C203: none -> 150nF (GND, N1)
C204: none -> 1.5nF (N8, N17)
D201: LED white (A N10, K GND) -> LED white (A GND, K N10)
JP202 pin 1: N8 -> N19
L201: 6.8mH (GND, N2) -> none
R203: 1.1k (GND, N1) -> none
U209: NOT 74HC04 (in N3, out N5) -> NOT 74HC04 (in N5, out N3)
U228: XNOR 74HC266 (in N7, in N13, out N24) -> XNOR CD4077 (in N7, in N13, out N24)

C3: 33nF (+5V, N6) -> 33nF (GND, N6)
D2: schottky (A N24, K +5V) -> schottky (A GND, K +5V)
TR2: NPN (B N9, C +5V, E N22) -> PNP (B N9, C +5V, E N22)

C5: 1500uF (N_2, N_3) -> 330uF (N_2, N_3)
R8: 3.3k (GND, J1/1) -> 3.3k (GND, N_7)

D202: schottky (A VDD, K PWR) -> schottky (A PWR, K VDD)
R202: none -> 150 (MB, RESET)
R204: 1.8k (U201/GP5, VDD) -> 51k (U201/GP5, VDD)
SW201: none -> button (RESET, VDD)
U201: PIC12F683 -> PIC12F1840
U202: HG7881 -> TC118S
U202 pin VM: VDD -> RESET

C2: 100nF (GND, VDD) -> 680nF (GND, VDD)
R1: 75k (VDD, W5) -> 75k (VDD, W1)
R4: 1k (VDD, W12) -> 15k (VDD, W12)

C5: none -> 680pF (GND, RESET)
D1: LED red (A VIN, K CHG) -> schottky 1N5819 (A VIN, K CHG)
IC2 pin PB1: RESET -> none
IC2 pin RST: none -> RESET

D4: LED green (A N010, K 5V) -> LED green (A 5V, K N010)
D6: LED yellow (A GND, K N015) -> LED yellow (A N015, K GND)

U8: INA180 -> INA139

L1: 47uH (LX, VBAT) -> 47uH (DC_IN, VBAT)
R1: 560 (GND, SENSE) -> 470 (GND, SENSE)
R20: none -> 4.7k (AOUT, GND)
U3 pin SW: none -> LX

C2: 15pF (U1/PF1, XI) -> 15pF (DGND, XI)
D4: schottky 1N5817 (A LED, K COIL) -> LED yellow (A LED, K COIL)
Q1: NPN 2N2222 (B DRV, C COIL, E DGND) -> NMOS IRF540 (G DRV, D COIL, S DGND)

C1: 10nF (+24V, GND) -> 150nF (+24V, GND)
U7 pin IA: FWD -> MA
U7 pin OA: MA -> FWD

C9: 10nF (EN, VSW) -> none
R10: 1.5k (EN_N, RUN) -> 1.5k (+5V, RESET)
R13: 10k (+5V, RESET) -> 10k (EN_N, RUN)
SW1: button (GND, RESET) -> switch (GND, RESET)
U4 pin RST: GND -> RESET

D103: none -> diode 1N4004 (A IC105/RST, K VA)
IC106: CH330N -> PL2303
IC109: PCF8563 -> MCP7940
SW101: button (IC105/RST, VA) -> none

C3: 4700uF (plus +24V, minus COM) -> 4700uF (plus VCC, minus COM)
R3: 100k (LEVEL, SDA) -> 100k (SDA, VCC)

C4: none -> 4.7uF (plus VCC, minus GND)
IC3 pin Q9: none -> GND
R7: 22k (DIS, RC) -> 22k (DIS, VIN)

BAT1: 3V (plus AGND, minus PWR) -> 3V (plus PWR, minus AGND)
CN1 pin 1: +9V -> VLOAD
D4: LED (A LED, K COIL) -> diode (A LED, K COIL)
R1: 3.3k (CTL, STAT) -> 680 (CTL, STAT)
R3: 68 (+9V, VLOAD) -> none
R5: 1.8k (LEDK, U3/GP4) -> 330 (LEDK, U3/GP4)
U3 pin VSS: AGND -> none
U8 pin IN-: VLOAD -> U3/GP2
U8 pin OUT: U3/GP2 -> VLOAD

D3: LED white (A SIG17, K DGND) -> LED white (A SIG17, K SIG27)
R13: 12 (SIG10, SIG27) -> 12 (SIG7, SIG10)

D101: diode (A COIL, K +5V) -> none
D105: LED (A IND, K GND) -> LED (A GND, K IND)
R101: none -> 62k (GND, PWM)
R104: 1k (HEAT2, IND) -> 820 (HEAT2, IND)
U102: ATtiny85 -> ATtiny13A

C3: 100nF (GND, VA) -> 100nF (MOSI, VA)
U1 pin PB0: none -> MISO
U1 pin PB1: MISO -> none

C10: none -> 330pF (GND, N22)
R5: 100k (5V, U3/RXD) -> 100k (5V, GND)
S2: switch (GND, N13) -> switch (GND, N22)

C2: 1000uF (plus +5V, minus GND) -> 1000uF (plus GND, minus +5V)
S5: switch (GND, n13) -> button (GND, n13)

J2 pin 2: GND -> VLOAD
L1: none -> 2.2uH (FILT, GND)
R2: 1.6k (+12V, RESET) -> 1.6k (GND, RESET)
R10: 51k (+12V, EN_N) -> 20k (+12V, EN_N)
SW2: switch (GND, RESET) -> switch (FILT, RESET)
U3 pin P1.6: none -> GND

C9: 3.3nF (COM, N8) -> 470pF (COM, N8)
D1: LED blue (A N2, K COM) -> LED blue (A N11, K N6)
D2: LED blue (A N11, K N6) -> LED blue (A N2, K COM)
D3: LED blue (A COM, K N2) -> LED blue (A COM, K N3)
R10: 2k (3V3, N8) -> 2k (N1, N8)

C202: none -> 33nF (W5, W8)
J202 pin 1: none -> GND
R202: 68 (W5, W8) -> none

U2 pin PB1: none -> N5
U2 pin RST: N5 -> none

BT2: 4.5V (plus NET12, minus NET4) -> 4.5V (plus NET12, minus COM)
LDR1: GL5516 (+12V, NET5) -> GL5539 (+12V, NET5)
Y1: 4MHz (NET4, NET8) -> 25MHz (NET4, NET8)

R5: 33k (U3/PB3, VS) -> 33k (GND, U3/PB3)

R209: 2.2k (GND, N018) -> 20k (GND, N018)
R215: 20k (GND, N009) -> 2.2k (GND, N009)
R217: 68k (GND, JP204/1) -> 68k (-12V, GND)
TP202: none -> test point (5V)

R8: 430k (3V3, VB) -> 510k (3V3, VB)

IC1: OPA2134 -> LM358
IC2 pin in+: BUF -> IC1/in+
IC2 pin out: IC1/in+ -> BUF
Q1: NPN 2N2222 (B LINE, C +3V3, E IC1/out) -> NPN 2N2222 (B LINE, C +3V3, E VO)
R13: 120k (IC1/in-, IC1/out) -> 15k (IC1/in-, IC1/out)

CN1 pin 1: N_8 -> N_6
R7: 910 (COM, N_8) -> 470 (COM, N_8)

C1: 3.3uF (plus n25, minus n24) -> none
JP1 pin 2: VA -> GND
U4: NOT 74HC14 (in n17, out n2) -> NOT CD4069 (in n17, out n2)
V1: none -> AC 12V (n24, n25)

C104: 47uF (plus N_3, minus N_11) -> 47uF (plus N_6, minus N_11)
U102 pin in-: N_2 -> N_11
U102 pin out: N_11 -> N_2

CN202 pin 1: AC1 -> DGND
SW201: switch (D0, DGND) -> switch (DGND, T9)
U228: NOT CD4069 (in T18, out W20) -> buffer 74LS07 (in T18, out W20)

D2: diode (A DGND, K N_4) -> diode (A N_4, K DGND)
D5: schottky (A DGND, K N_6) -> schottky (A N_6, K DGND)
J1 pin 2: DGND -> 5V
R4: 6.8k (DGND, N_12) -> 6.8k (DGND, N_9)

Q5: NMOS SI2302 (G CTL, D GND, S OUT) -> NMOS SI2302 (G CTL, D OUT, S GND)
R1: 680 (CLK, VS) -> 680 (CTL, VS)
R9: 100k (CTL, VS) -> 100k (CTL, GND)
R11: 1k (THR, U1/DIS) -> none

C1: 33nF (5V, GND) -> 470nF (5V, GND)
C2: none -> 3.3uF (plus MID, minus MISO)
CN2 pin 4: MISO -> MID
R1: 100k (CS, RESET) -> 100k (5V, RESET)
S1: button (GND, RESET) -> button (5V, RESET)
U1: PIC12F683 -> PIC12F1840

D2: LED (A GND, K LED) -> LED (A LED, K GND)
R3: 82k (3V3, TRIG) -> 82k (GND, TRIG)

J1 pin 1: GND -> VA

----------------------------------------

**THE PROBLEM:**
Of all the entries above, repeat only the lines from the line that has "U8 pin IN-: VLOAD -> U3/GP2" to the line that has "Y1: 4MHz (NET4, NET8) -> 25MHz (NET4, NET8)", both lines included, exactly.

**RESPONSE BOX:**
U8 pin IN-: VLOAD -> U3/GP2
U8 pin OUT: U3/GP2 -> VLOAD

D3: LED white (A SIG17, K DGND) -> LED white (A SIG17, K SIG27)
R13: 12 (SIG10, SIG27) -> 12 (SIG7, SIG10)

D101: diode (A COIL, K +5V) -> none
D105: LED (A IND, K GND) -> LED (A GND, K IND)
R101: none -> 62k (GND, PWM)
R104: 1k (HEAT2, IND) -> 820 (HEAT2, IND)
U102: ATtiny85 -> ATtiny13A

C3: 100nF (GND, VA) -> 100nF (MOSI, VA)
U1 pin PB0: none -> MISO
U1 pin PB1: MISO -> none

C10: none -> 330pF (GND, N22)
R5: 100k (5V, U3/RXD) -> 100k (5V, GND)
S2: switch (GND, N13) -> switch (GND, N22)

C2: 1000uF (plus +5V, minus GND) -> 1000uF (plus GND, minus +5V)
S5: switch (GND, n13) -> button (GND, n13)

J2 pin 2: GND -> VLOAD
L1: none -> 2.2uH (FILT, GND)
R2: 1.6k (+12V, RESET) -> 1.6k (GND, RESET)
R10: 51k (+12V, EN_N) -> 20k (+12V, EN_N)
SW2: switch (GND, RESET) -> switch (FILT, RESET)
U3 pin P1.6: none -> GND

C9: 3.3nF (COM, N8) -> 470pF (COM, N8)
D1: LED blue (A N2, K COM) -> LED blue (A N11, K N6)
D2: LED blue (A N11, K N6) -> LED blue (A N2, K COM)
D3: LED blue (A COM, K N2) -> LED blue (A COM, K N3)
R10: 2k (3V3, N8) -> 2k (N1, N8)

C202: none -> 33nF (W5, W8)
J202 pin 1: none -> GND
R202: 68 (W5, W8) -> none

U2 pin PB1: none -> N5
U2 pin RST: N5 -> none

BT2: 4.5V (plus NET12, minus NET4) -> 4.5V (plus NET12, minus COM)
LDR1: GL5516 (+12V, NET5) -> GL5539 (+12V, NET5)
Y1: 4MHz (NET4, NET8) -> 25MHz (NET4, NET8)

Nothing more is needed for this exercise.